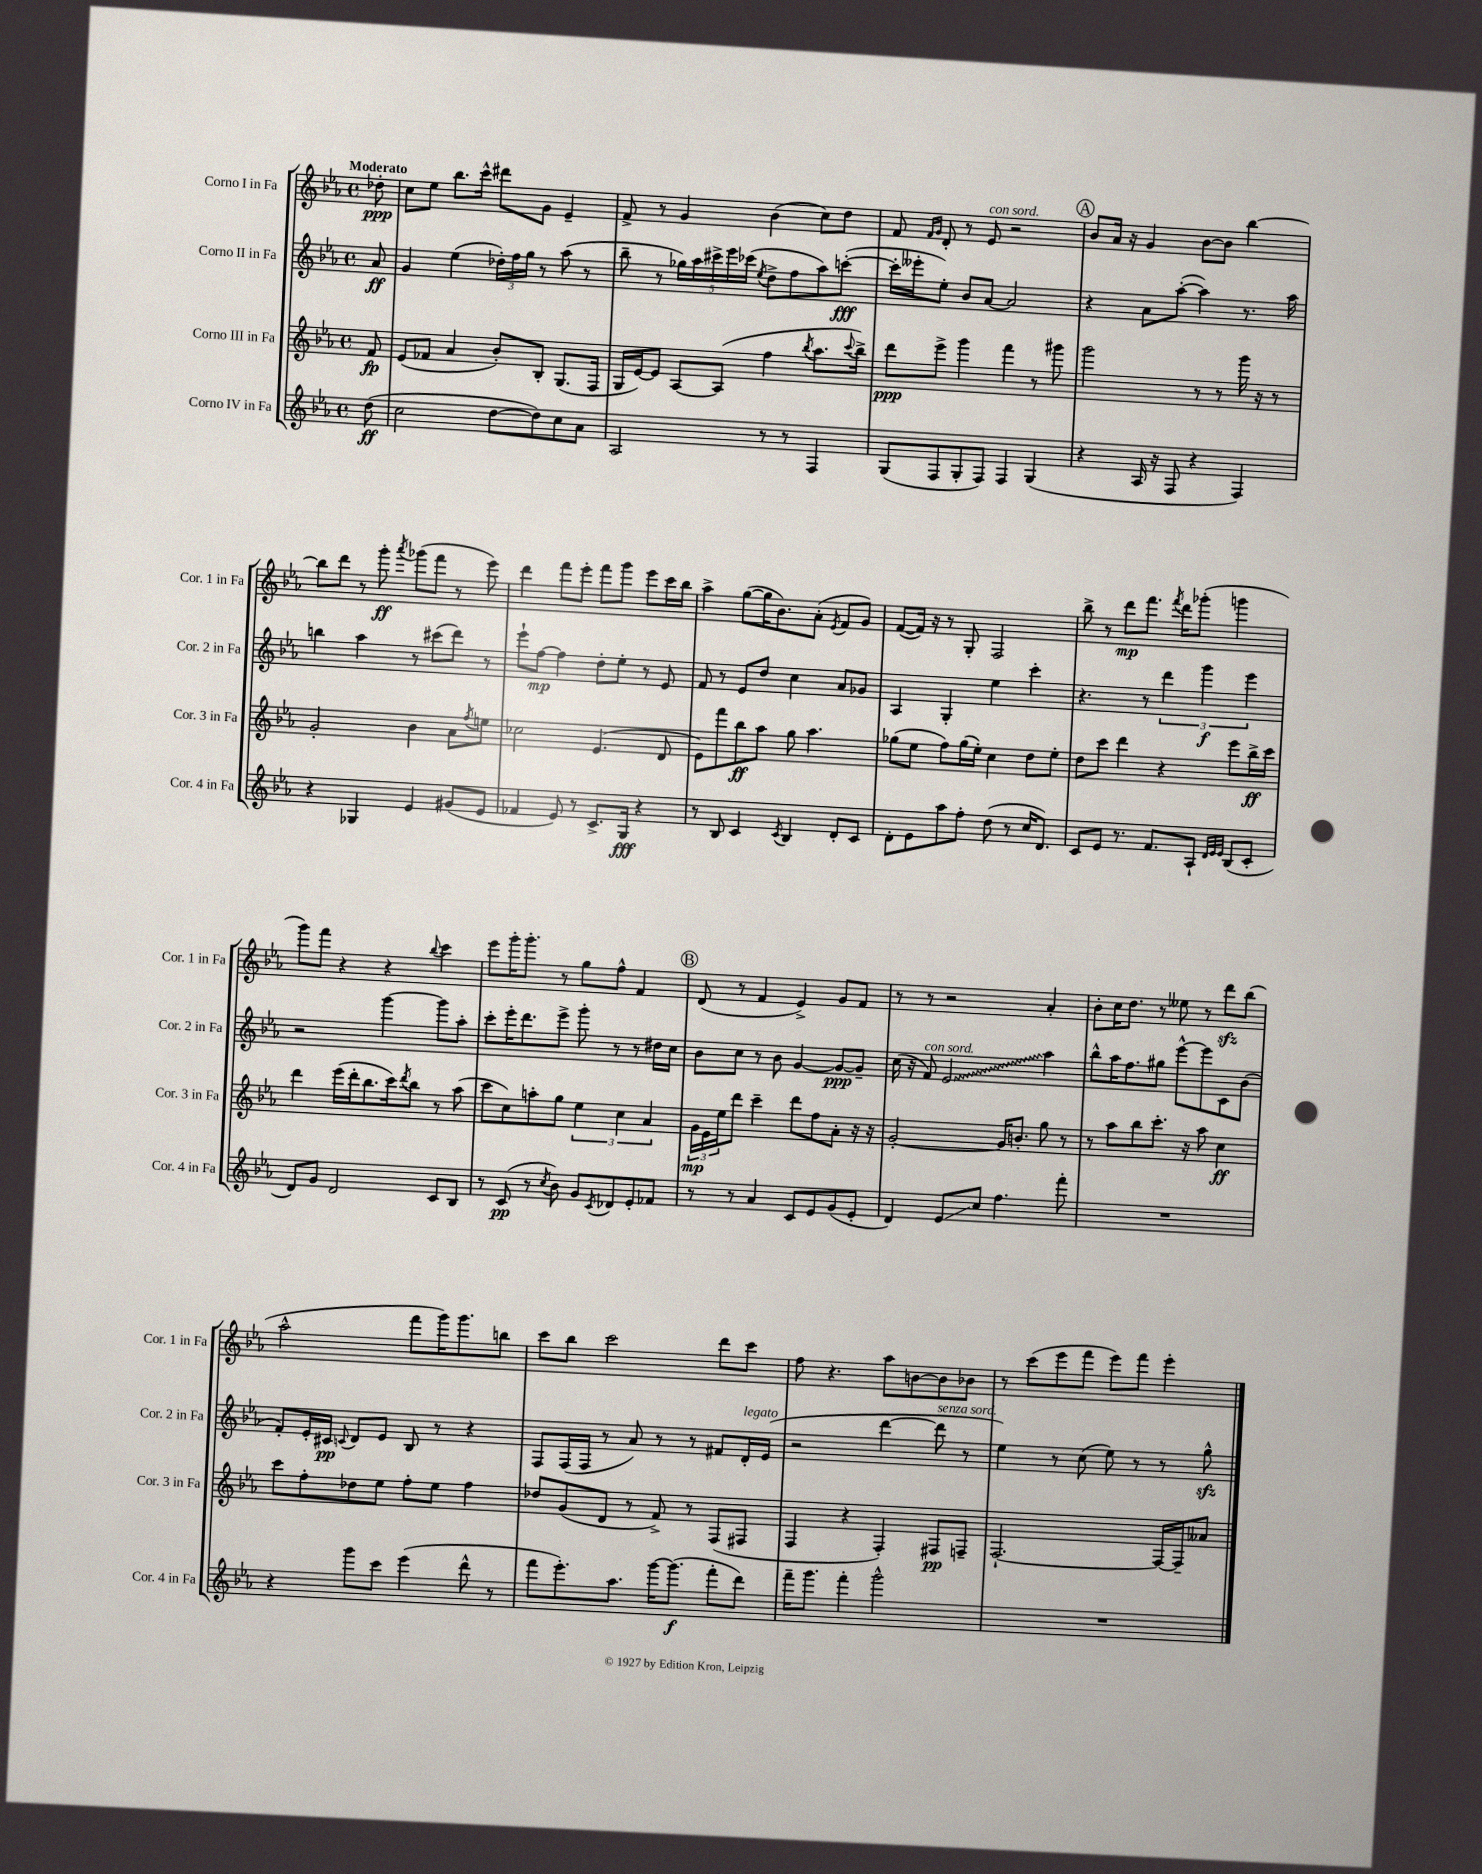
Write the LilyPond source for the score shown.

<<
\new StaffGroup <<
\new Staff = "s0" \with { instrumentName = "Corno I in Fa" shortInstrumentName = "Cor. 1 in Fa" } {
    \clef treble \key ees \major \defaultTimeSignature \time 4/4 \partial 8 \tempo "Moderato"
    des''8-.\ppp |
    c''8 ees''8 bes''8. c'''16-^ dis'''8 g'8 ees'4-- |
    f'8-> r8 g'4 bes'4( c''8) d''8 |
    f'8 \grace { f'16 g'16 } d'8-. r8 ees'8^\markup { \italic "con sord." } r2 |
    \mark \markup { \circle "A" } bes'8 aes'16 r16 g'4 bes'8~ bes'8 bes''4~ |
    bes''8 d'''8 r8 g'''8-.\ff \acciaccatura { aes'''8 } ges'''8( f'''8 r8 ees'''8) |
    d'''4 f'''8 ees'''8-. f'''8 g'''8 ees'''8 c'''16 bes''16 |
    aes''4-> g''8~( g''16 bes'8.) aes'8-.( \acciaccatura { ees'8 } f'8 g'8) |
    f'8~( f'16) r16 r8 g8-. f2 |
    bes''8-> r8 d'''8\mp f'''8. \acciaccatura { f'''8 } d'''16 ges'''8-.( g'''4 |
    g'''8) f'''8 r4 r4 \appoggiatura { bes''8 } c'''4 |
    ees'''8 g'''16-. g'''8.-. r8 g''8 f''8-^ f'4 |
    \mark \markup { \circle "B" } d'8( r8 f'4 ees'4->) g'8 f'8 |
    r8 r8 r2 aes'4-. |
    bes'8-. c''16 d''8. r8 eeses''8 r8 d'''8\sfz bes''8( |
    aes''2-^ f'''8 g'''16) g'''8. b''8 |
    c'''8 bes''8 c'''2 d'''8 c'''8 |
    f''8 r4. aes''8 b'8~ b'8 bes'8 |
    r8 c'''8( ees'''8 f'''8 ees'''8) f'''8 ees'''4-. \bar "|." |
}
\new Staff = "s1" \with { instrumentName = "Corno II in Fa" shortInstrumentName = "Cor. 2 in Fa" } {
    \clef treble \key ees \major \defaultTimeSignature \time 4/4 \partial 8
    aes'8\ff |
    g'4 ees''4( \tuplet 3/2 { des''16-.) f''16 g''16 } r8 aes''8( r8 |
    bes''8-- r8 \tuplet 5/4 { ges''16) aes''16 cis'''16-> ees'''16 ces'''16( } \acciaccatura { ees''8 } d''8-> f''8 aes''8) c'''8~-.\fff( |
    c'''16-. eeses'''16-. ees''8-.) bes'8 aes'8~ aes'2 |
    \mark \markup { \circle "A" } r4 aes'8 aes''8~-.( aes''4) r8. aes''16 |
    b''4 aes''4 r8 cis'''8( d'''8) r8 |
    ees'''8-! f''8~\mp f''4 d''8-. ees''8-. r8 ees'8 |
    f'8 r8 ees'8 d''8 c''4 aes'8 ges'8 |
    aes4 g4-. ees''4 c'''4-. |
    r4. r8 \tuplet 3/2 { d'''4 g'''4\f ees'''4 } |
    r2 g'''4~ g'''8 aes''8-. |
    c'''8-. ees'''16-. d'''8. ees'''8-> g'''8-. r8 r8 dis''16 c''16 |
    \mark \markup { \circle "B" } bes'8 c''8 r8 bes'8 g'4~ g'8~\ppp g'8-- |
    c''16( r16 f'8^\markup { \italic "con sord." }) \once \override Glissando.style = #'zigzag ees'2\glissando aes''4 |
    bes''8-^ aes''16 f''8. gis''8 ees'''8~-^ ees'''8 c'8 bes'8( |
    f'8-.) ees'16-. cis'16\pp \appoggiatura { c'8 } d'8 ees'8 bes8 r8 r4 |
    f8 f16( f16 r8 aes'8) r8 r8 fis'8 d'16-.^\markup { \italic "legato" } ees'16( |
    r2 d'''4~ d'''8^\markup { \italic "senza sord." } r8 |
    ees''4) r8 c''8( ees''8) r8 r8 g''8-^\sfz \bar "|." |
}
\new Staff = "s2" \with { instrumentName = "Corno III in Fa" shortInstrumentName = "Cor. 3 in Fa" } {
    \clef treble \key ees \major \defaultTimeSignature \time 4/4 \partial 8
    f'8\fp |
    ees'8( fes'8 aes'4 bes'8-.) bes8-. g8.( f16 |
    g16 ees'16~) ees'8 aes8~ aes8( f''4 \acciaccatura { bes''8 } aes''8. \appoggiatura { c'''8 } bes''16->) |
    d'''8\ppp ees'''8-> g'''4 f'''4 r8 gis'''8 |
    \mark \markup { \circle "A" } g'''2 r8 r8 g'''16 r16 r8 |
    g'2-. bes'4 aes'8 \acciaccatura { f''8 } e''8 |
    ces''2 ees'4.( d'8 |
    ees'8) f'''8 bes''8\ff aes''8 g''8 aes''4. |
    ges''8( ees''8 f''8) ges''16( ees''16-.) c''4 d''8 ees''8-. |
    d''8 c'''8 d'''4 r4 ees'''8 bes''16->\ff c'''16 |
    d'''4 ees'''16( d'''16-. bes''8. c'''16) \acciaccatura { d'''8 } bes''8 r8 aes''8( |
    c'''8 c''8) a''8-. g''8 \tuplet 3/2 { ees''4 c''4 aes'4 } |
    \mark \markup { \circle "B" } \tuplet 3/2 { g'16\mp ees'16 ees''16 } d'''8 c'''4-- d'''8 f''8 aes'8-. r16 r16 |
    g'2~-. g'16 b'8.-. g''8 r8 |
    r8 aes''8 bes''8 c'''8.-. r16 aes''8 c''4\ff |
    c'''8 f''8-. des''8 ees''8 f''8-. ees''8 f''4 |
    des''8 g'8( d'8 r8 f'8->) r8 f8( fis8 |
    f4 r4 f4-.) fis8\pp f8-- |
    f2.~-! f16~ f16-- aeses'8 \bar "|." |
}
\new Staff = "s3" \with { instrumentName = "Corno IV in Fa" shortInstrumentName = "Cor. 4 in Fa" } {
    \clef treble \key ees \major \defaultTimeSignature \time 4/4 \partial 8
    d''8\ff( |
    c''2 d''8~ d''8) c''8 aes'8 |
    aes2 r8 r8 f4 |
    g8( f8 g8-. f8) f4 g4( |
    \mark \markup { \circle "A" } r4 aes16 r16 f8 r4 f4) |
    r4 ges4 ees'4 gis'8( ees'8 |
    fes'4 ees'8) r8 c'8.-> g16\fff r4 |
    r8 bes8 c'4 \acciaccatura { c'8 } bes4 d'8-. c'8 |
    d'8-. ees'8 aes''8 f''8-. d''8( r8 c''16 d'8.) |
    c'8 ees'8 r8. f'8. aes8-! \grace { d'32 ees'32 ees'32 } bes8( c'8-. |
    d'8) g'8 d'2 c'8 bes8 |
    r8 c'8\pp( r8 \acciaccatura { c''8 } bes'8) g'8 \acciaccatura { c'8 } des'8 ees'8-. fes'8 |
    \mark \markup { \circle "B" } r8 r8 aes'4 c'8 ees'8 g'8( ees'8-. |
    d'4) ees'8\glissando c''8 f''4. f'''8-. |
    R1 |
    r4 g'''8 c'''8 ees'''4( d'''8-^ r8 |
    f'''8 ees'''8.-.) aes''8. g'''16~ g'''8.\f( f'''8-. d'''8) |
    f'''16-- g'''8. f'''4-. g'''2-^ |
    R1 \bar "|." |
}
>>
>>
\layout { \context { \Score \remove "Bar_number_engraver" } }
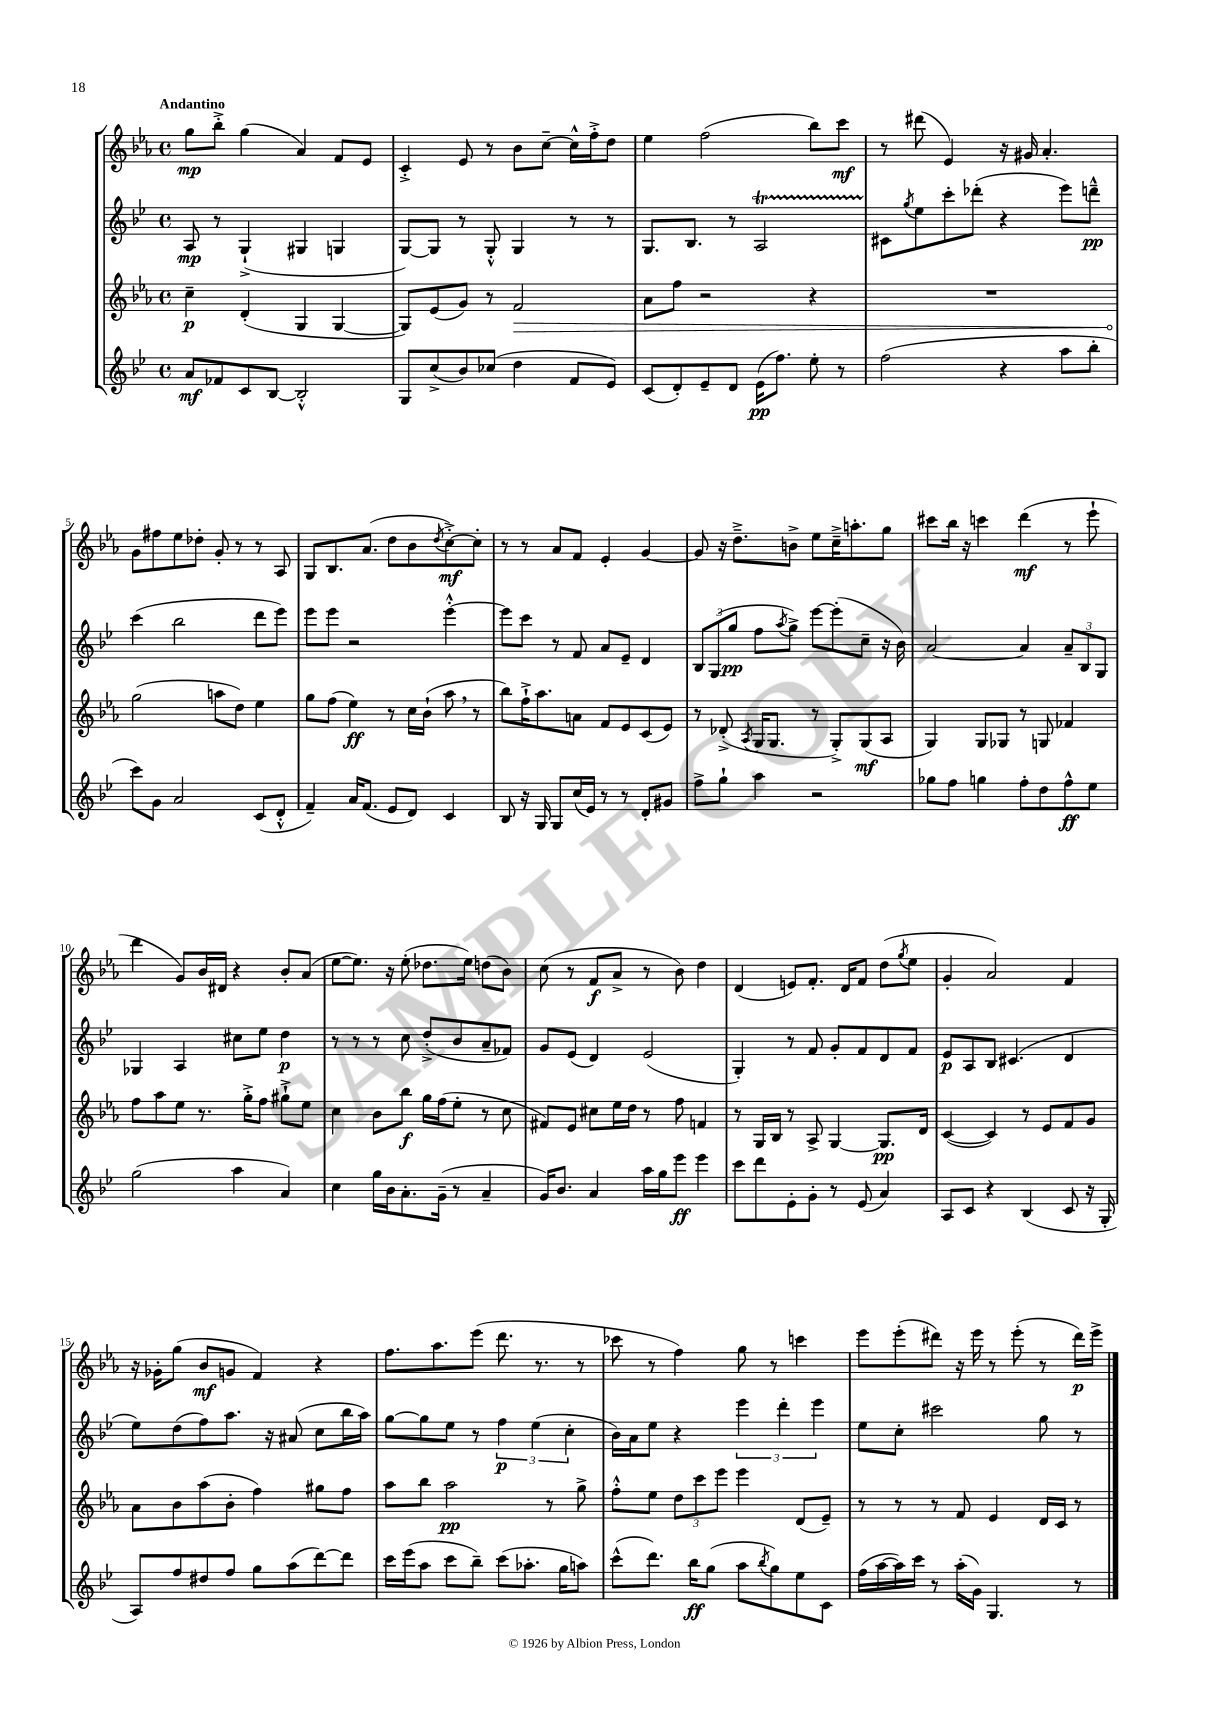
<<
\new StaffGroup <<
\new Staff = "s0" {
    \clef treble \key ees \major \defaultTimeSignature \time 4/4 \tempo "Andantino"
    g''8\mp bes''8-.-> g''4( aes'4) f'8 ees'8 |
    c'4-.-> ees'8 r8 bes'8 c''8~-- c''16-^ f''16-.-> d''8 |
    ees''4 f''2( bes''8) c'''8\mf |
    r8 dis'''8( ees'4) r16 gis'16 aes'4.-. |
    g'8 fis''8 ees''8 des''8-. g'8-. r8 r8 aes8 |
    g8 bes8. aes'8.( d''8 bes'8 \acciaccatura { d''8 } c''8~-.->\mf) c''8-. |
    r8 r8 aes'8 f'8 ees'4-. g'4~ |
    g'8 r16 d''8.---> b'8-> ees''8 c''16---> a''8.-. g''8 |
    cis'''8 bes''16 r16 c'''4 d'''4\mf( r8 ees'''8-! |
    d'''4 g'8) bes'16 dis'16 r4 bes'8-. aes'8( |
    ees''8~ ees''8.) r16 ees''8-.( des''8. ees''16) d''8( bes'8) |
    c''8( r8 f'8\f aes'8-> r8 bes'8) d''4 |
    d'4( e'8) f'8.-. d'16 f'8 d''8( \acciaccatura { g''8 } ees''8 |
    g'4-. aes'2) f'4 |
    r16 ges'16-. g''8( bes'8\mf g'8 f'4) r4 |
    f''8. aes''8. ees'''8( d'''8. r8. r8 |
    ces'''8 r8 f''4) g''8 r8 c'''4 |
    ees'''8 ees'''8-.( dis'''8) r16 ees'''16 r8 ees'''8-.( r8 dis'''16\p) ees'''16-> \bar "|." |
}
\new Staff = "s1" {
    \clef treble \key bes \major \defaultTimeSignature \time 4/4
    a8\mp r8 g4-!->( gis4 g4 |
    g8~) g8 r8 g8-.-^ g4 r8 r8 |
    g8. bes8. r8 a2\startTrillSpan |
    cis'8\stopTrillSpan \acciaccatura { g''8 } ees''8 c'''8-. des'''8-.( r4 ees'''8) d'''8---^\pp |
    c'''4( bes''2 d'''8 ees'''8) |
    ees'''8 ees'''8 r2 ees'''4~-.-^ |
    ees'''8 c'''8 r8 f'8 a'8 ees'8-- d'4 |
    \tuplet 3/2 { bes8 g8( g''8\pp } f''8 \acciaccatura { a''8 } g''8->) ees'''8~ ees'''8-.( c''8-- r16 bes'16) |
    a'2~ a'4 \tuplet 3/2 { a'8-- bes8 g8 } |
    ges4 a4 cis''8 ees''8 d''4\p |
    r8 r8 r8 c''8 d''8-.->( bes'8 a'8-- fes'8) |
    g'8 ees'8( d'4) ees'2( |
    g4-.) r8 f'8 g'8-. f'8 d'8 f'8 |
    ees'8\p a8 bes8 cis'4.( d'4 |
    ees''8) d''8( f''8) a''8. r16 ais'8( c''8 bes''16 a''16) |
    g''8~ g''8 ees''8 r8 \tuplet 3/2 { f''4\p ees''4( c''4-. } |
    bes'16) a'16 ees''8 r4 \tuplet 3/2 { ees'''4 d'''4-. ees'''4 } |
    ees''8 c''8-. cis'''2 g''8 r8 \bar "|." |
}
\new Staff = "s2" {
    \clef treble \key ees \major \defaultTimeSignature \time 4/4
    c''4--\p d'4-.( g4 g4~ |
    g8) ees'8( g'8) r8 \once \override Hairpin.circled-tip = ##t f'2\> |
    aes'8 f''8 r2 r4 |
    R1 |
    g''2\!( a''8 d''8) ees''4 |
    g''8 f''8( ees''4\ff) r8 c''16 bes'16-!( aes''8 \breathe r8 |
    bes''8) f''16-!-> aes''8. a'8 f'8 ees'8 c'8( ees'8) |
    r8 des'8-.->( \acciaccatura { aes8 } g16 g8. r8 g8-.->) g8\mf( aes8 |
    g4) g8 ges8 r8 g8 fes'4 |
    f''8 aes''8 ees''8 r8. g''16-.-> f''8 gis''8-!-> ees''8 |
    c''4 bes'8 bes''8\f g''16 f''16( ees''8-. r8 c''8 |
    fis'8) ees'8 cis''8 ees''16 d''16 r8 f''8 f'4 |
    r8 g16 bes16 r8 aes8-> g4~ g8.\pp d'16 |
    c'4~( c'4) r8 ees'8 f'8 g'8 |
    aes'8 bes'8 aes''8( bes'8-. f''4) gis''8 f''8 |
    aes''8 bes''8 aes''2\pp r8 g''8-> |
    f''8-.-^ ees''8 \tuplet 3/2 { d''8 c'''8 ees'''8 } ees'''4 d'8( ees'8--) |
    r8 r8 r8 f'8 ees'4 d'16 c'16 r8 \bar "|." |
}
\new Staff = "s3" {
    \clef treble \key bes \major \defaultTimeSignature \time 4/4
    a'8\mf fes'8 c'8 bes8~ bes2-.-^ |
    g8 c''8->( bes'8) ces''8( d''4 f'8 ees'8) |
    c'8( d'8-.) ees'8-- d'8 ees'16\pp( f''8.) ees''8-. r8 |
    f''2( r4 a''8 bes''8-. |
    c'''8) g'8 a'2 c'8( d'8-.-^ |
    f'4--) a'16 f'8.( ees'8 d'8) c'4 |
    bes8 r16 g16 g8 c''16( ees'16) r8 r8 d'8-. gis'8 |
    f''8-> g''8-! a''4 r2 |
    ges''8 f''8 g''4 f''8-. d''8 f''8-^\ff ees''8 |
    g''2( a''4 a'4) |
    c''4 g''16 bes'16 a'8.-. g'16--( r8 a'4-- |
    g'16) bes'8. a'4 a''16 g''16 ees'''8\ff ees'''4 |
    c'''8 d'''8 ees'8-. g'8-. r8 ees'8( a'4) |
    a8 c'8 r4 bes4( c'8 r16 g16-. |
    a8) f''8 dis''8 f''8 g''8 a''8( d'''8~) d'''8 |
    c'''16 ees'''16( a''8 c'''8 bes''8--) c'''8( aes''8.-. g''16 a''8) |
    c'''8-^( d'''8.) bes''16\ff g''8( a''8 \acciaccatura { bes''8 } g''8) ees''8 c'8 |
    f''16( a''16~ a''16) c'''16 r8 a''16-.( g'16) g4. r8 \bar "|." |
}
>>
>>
· · · ·
List every line of the items above that contains the string "glissando", treating uppercase and lowercase as different.

> **ANSWER TO THIS EXERCISE**
    c''16( r16 f'8^\markup { \italic "con sord." }) \once \override Glissando.style = #'zigzag ees'2\glissando aes''4 |
    d'4) ees'8\glissando c''8 f''4. f'''8-. |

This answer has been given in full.